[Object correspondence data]
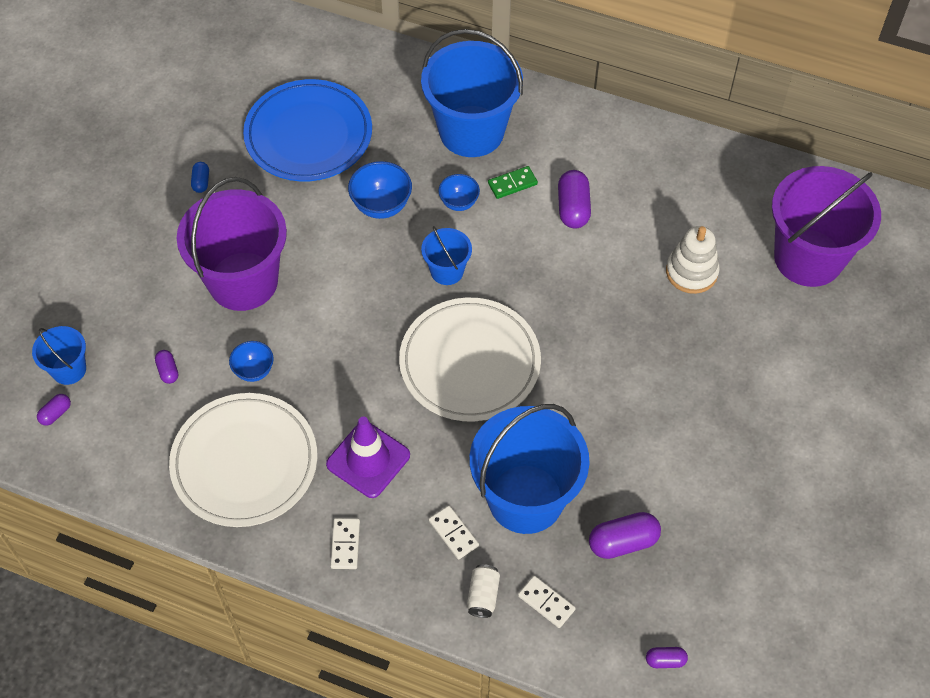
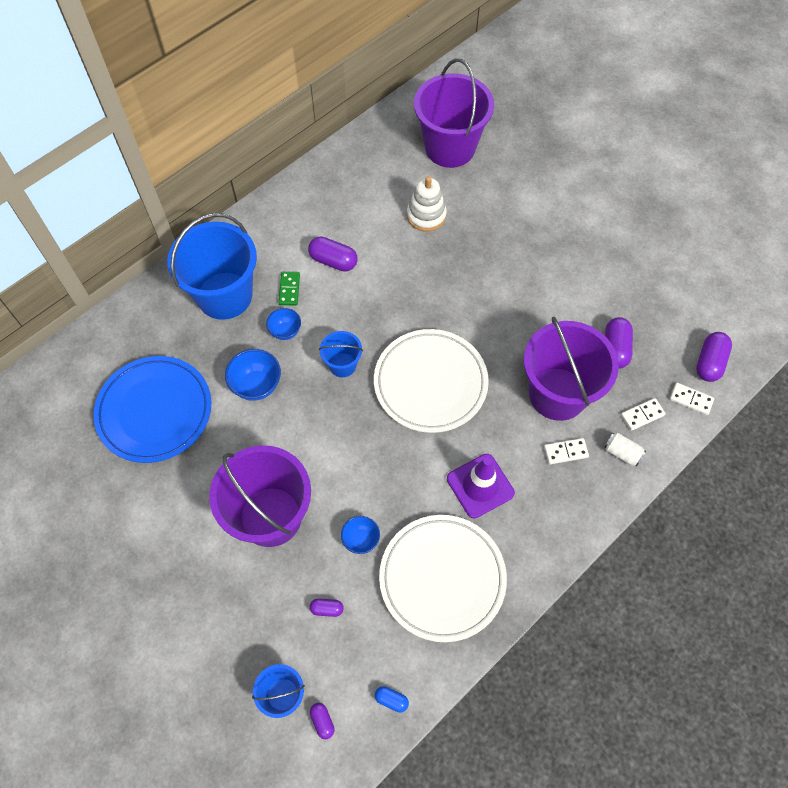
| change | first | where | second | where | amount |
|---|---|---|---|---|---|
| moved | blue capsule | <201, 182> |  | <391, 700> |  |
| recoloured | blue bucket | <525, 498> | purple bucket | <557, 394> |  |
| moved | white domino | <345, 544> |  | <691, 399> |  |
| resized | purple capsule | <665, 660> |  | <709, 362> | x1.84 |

→ Exercise objective: Return only the number of lines above that include "moved".

→ Solution to the problem: 2